[Itemized modification records]
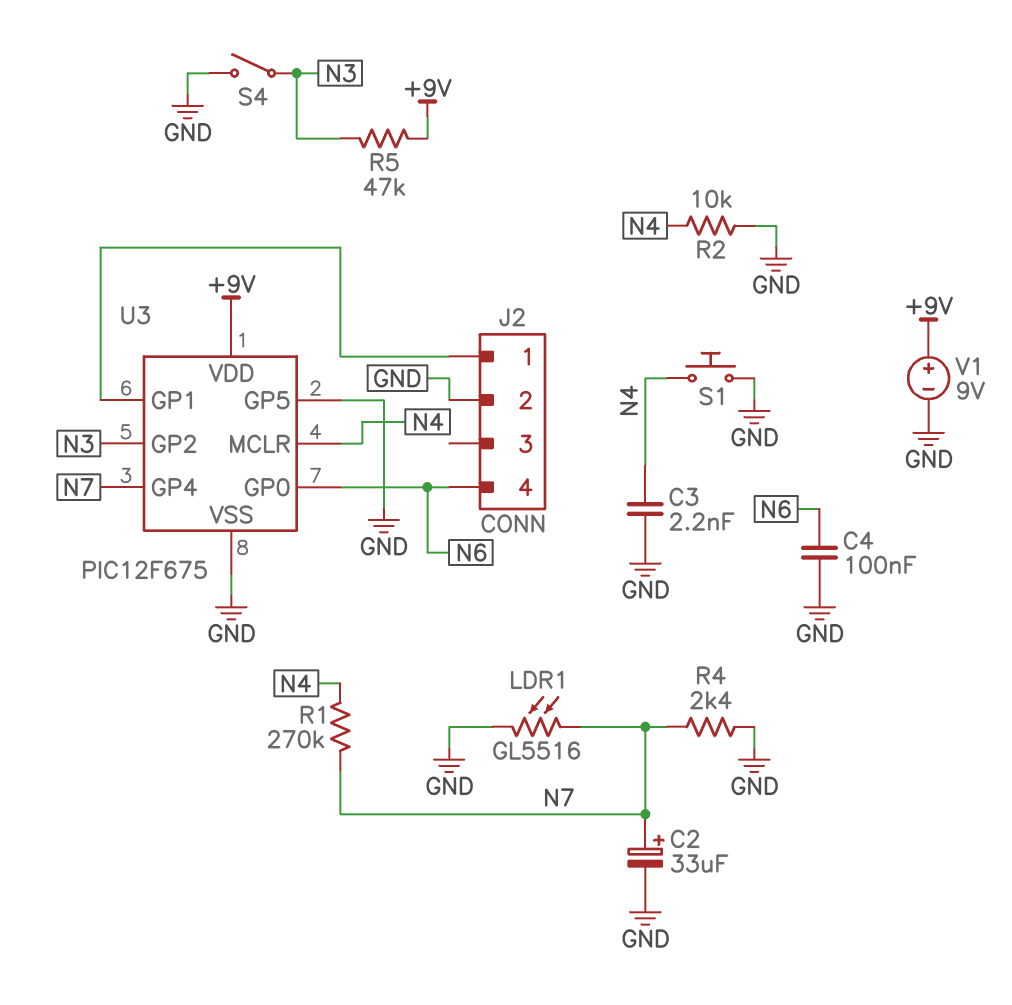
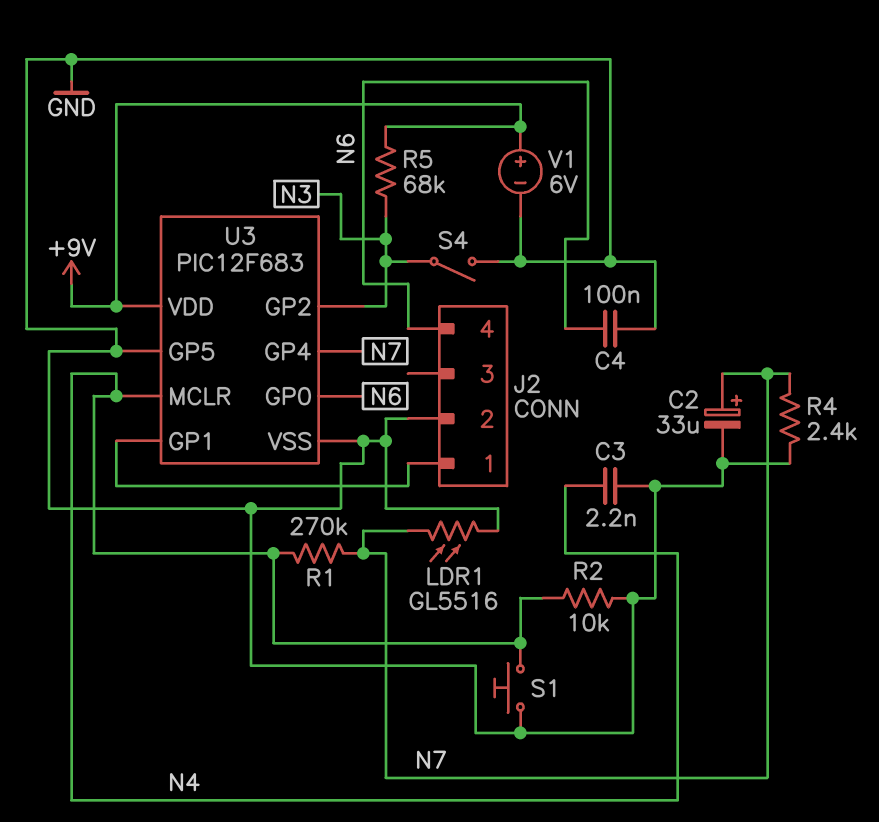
R5: 47k (+9V, N3) -> 68k (+9V, N3)
U3: PIC12F675 -> PIC12F683
V1: 9V (plus +9V, minus GND) -> 6V (plus +9V, minus GND)

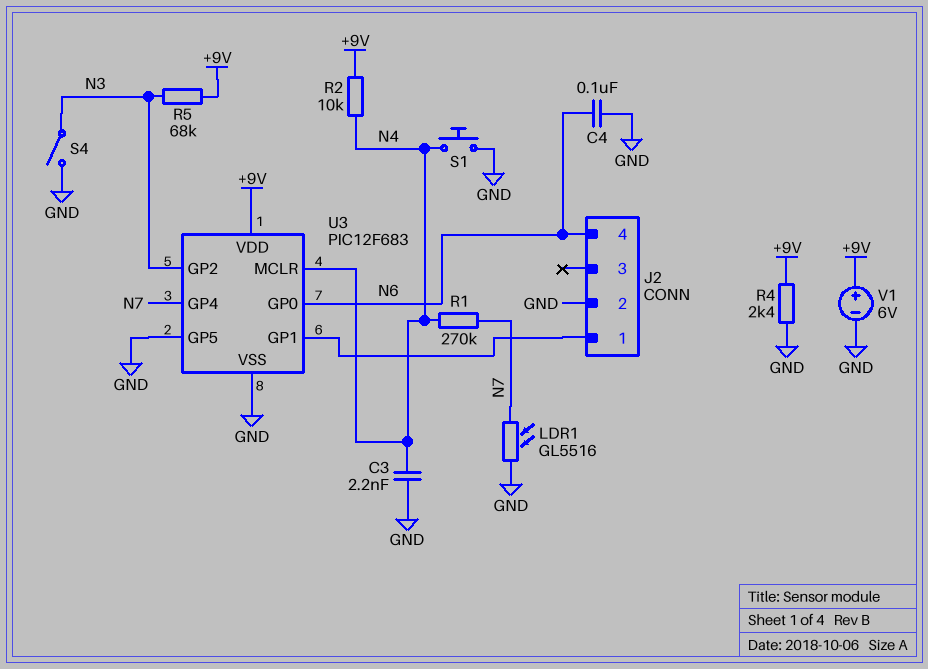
C2: 33uF (plus N7, minus GND) -> none
R2: 10k (GND, N4) -> 10k (+9V, N4)
R4: 2.4k (GND, N7) -> 2.4k (+9V, GND)

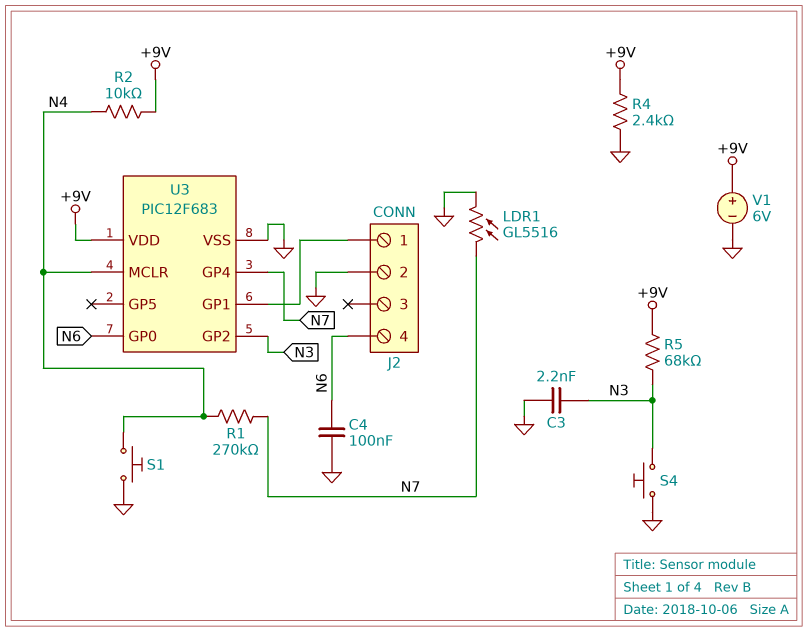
C3: 2.2nF (GND, N4) -> 2.2nF (GND, N3)
S4: switch (GND, N3) -> button (GND, N3)
U3 pin GP5: GND -> none

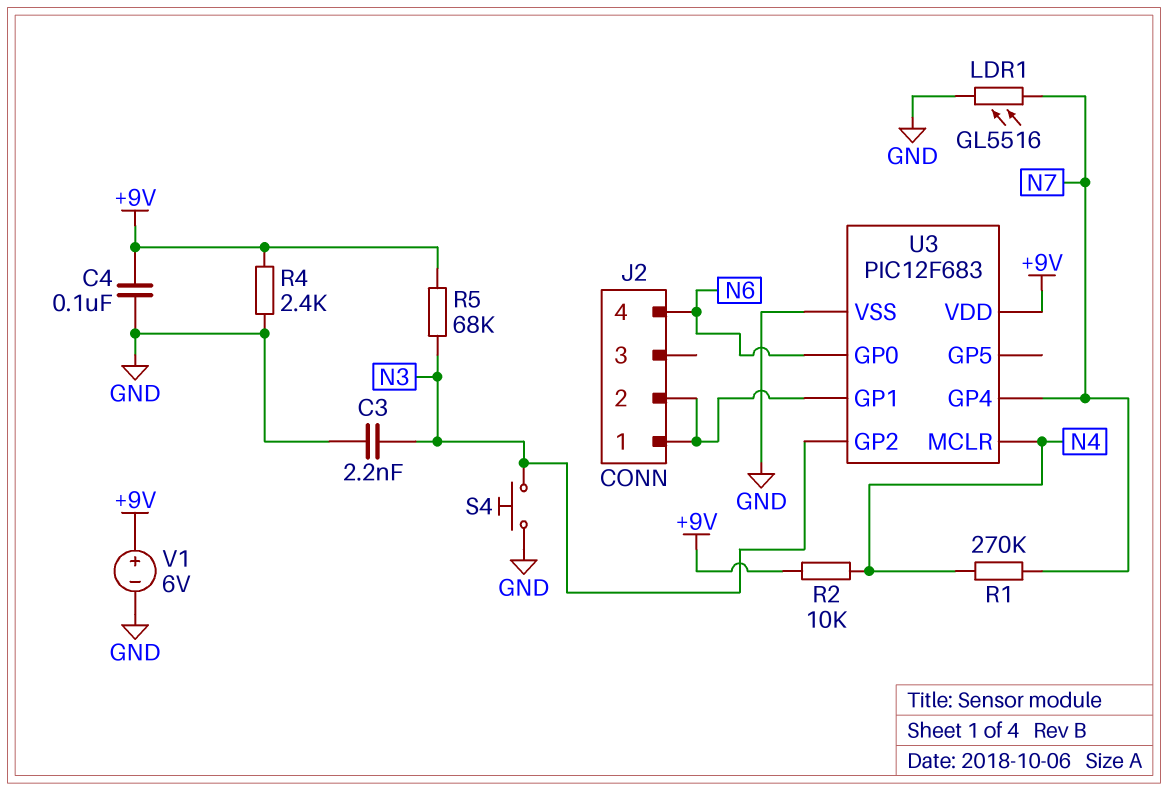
C4: 100nF (GND, N6) -> 100nF (+9V, GND)
J2 pin 2: GND -> J2/1
S1: button (GND, N4) -> none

▶ _EXERCISE AIM_: Reproduce each line of the entries in which the word "minus" is found.

▶ _TASK OUTPUT_:
V1: 9V (plus +9V, minus GND) -> 6V (plus +9V, minus GND)
C2: 33uF (plus N7, minus GND) -> none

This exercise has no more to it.